| Task to carry out |
If a picture appears in the records, skip it; copy everything else exactly.

····················

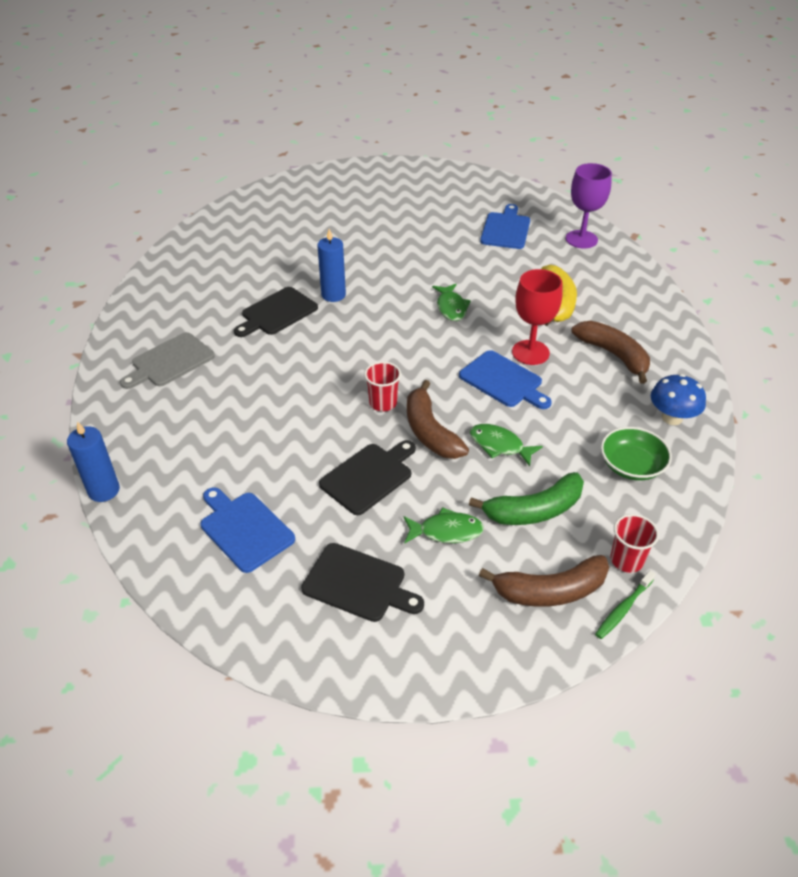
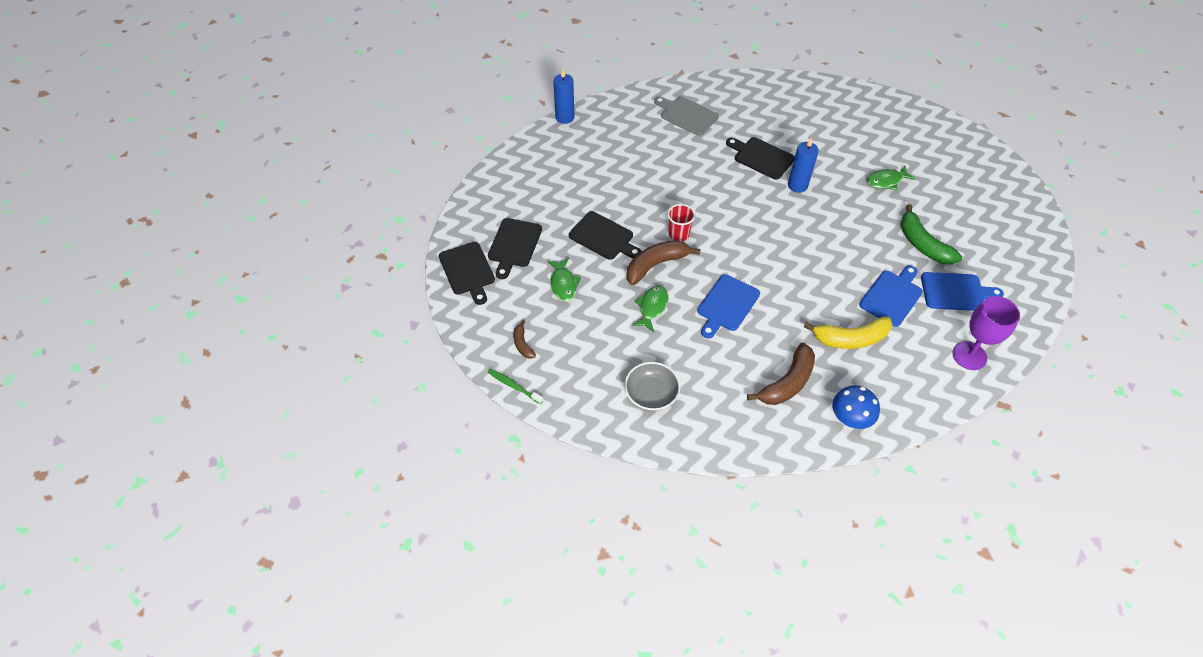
camera: 80 degrees right, 10 degrees up
(244, 529) = (547, 185): blue cutting board -> blue cutting board (892, 296)
(398, 653) = (467, 271): none -> black cutting board
(451, 307) = (811, 262): green fish -> green fish (886, 181)
(530, 352) = (769, 321): red goblet -> none
(534, 510) = (592, 332): green banana -> green banana (922, 244)
(550, 591) = (522, 344): brown banana -> brown banana, size x0.52
(626, 560) = (556, 389): red cup -> none
(631, 465) = (651, 394): green bowl -> grey bowl
(672, 418) = (716, 425): blue mushroom -> blue mushroom (850, 418)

····················

| Completed task |
camera: 80 degrees right, 10 degrees up
(244, 529) = (547, 185): blue cutting board -> blue cutting board (892, 296)
(398, 653) = (467, 271): none -> black cutting board
(451, 307) = (811, 262): green fish -> green fish (886, 181)
(530, 352) = (769, 321): red goblet -> none
(534, 510) = (592, 332): green banana -> green banana (922, 244)
(550, 591) = (522, 344): brown banana -> brown banana, size x0.52
(626, 560) = (556, 389): red cup -> none
(631, 465) = (651, 394): green bowl -> grey bowl
(672, 418) = (716, 425): blue mushroom -> blue mushroom (850, 418)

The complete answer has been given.